* [What to produce] Reproduce the lines of the records below without changes, from the line with "black cross: moved 33 px up" up to and including the last line of the records, leaving out the pictures.

* [Dataset excerpts]
= = = = = = =
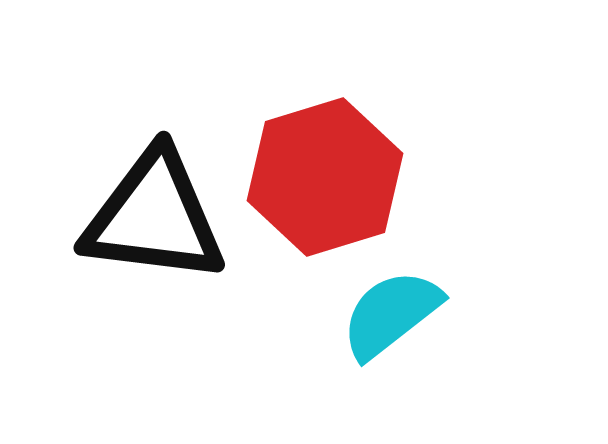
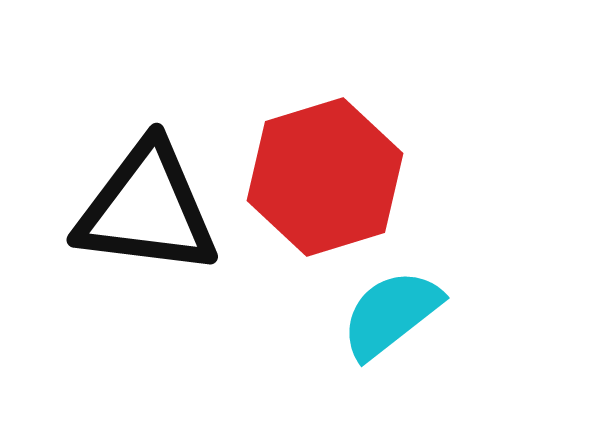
black triangle: moved 7 px left, 8 px up
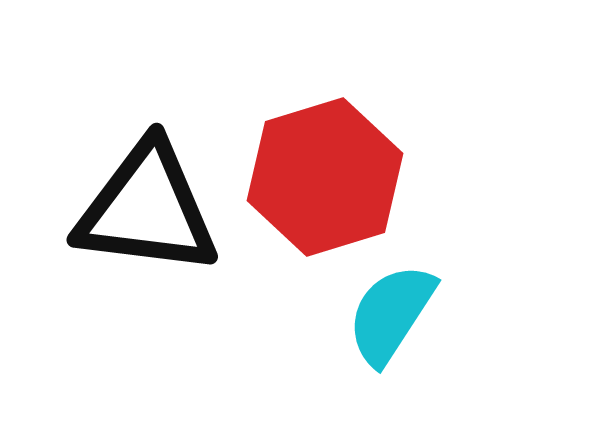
cyan semicircle: rotated 19 degrees counterclockwise
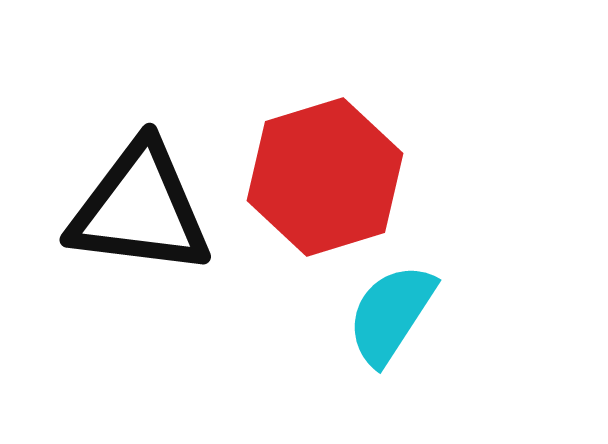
black triangle: moved 7 px left
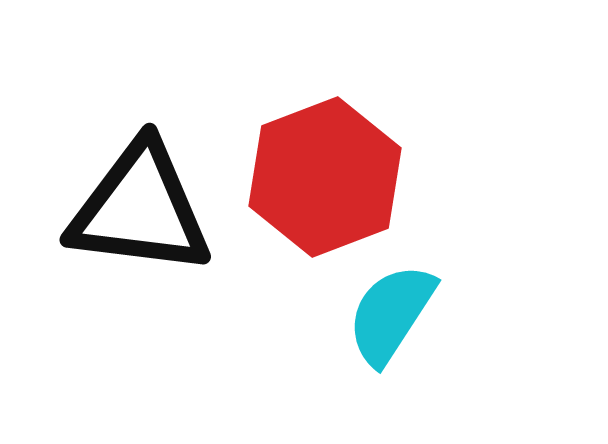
red hexagon: rotated 4 degrees counterclockwise
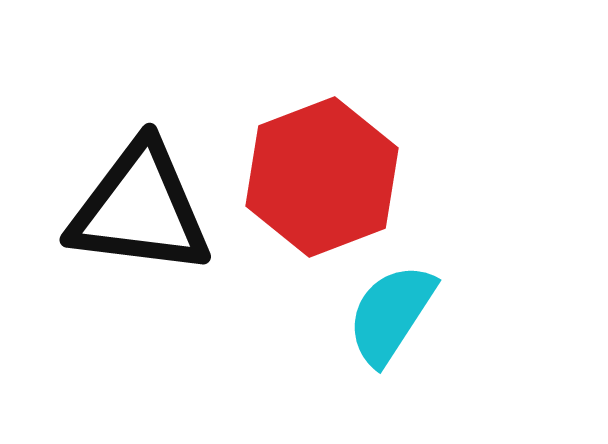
red hexagon: moved 3 px left
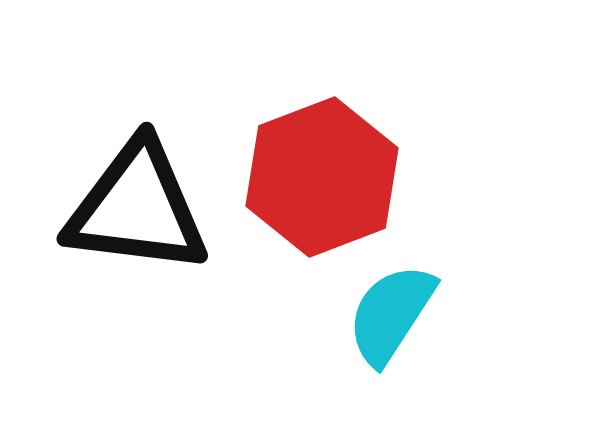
black triangle: moved 3 px left, 1 px up
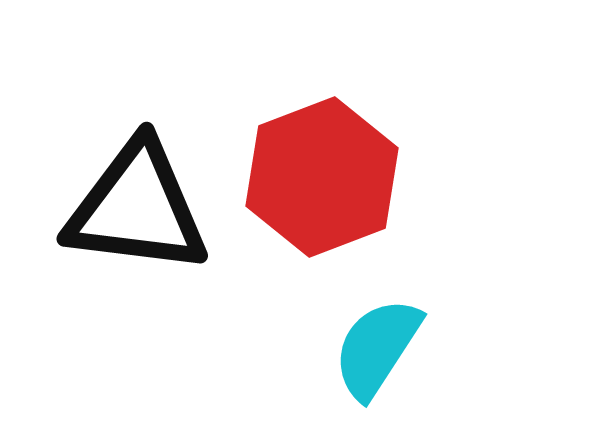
cyan semicircle: moved 14 px left, 34 px down
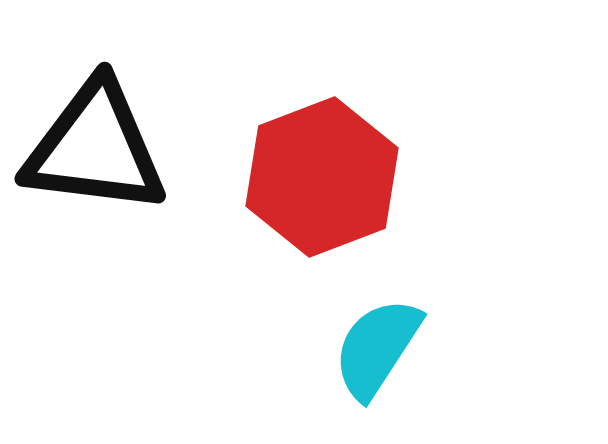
black triangle: moved 42 px left, 60 px up
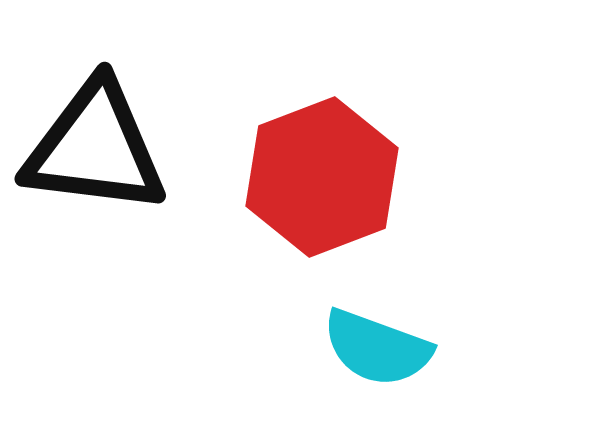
cyan semicircle: rotated 103 degrees counterclockwise
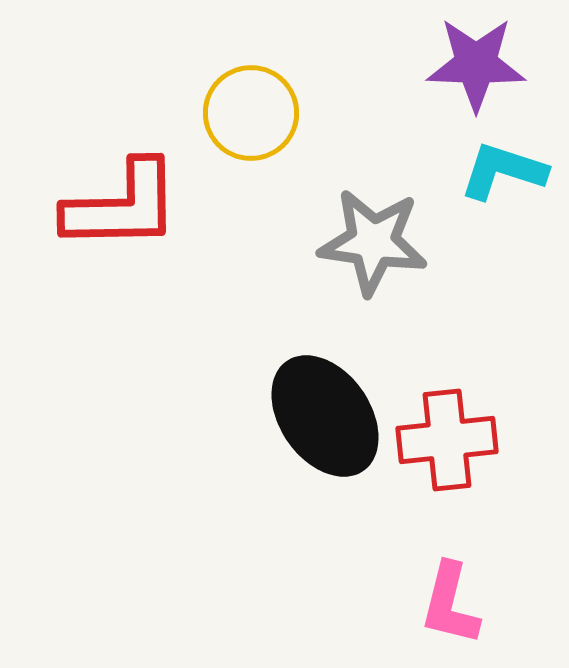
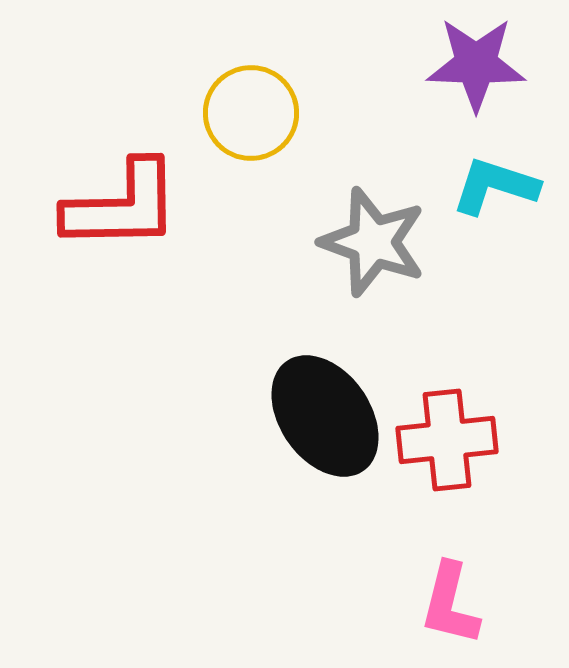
cyan L-shape: moved 8 px left, 15 px down
gray star: rotated 12 degrees clockwise
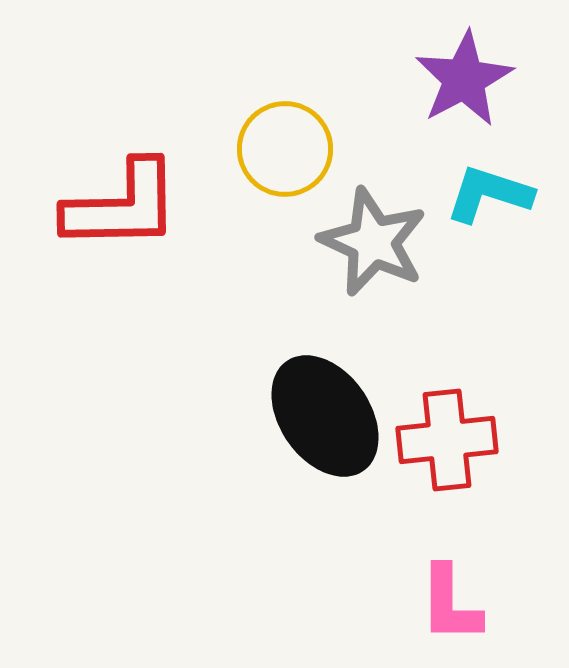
purple star: moved 12 px left, 15 px down; rotated 30 degrees counterclockwise
yellow circle: moved 34 px right, 36 px down
cyan L-shape: moved 6 px left, 8 px down
gray star: rotated 5 degrees clockwise
pink L-shape: rotated 14 degrees counterclockwise
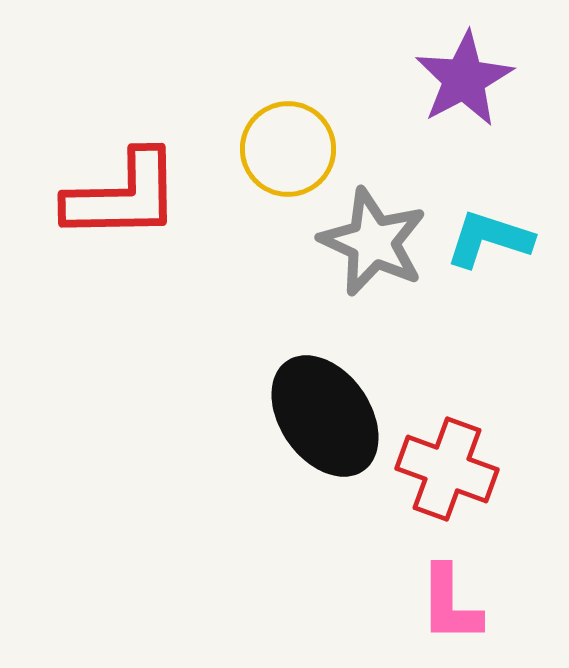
yellow circle: moved 3 px right
cyan L-shape: moved 45 px down
red L-shape: moved 1 px right, 10 px up
red cross: moved 29 px down; rotated 26 degrees clockwise
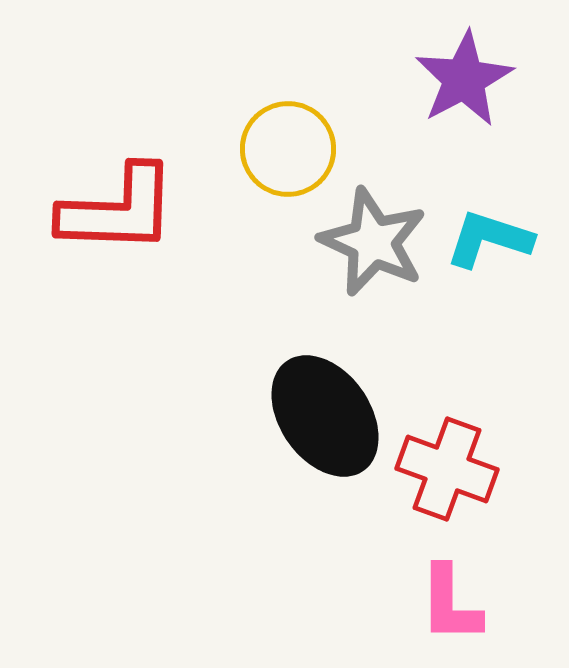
red L-shape: moved 5 px left, 14 px down; rotated 3 degrees clockwise
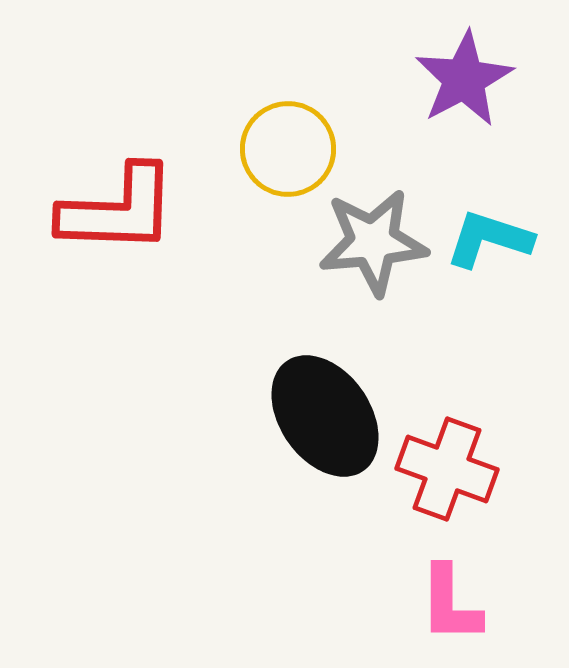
gray star: rotated 30 degrees counterclockwise
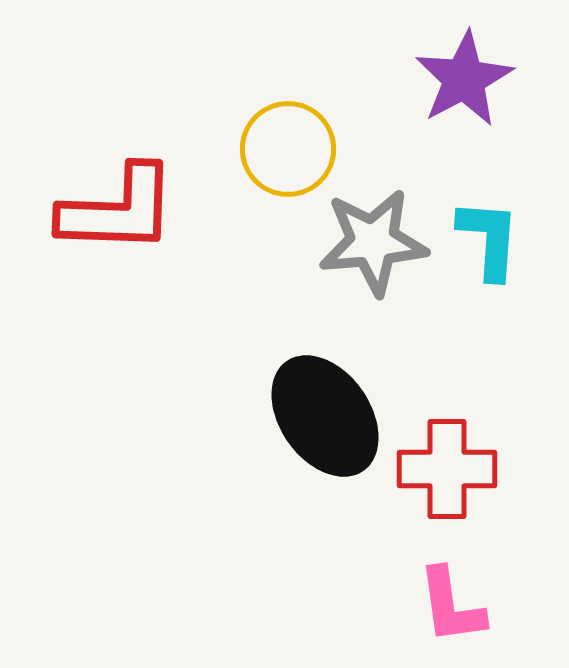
cyan L-shape: rotated 76 degrees clockwise
red cross: rotated 20 degrees counterclockwise
pink L-shape: moved 1 px right, 2 px down; rotated 8 degrees counterclockwise
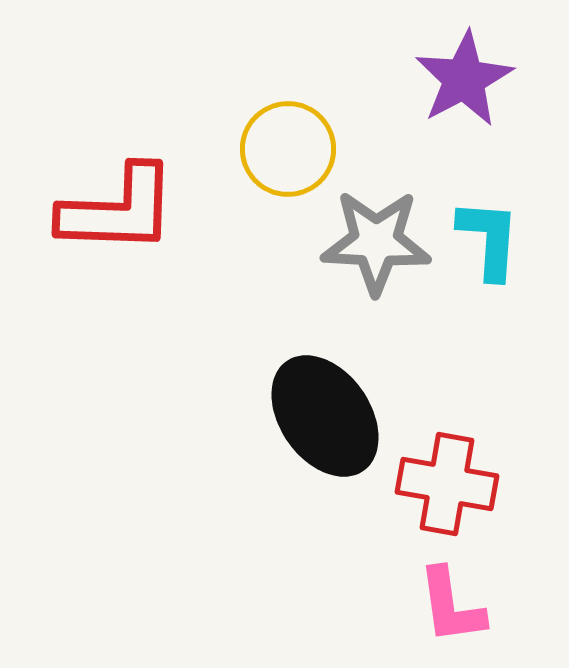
gray star: moved 3 px right; rotated 8 degrees clockwise
red cross: moved 15 px down; rotated 10 degrees clockwise
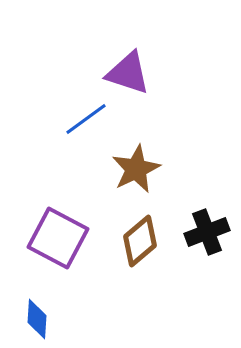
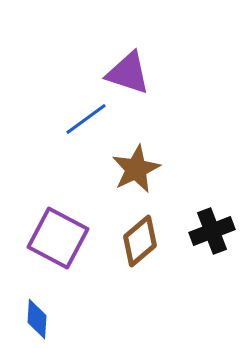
black cross: moved 5 px right, 1 px up
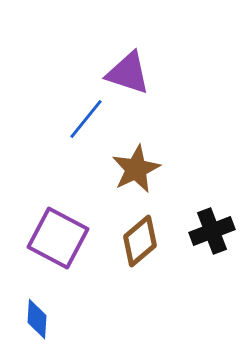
blue line: rotated 15 degrees counterclockwise
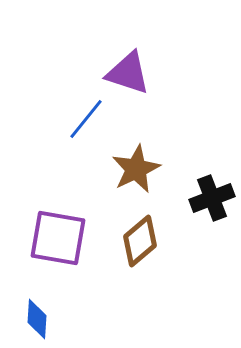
black cross: moved 33 px up
purple square: rotated 18 degrees counterclockwise
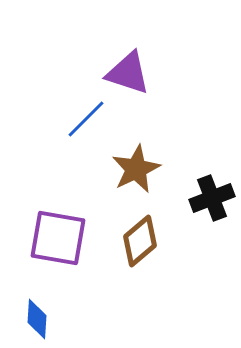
blue line: rotated 6 degrees clockwise
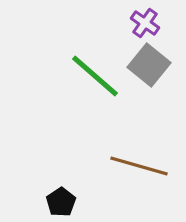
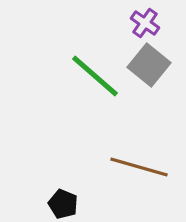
brown line: moved 1 px down
black pentagon: moved 2 px right, 2 px down; rotated 16 degrees counterclockwise
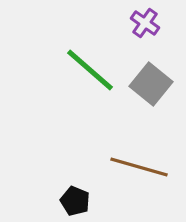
gray square: moved 2 px right, 19 px down
green line: moved 5 px left, 6 px up
black pentagon: moved 12 px right, 3 px up
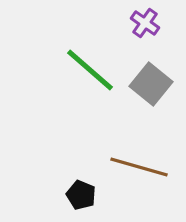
black pentagon: moved 6 px right, 6 px up
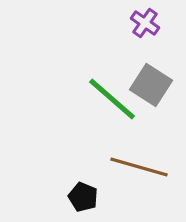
green line: moved 22 px right, 29 px down
gray square: moved 1 px down; rotated 6 degrees counterclockwise
black pentagon: moved 2 px right, 2 px down
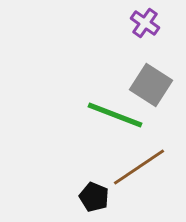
green line: moved 3 px right, 16 px down; rotated 20 degrees counterclockwise
brown line: rotated 50 degrees counterclockwise
black pentagon: moved 11 px right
= = = = = = =
* [Exercise result]
black cross: moved 33 px up
purple square: rotated 18 degrees counterclockwise
blue line: rotated 6 degrees clockwise
brown line: moved 1 px down
black pentagon: moved 2 px right, 2 px down; rotated 16 degrees counterclockwise
gray square: moved 2 px right, 19 px down
green line: moved 5 px left, 6 px up
black pentagon: moved 12 px right, 3 px up
black pentagon: moved 6 px right, 6 px up
green line: moved 22 px right, 29 px down
gray square: moved 1 px down; rotated 6 degrees counterclockwise
black pentagon: moved 2 px right, 2 px down
green line: moved 3 px right, 16 px down; rotated 20 degrees counterclockwise
brown line: rotated 50 degrees counterclockwise
black pentagon: moved 11 px right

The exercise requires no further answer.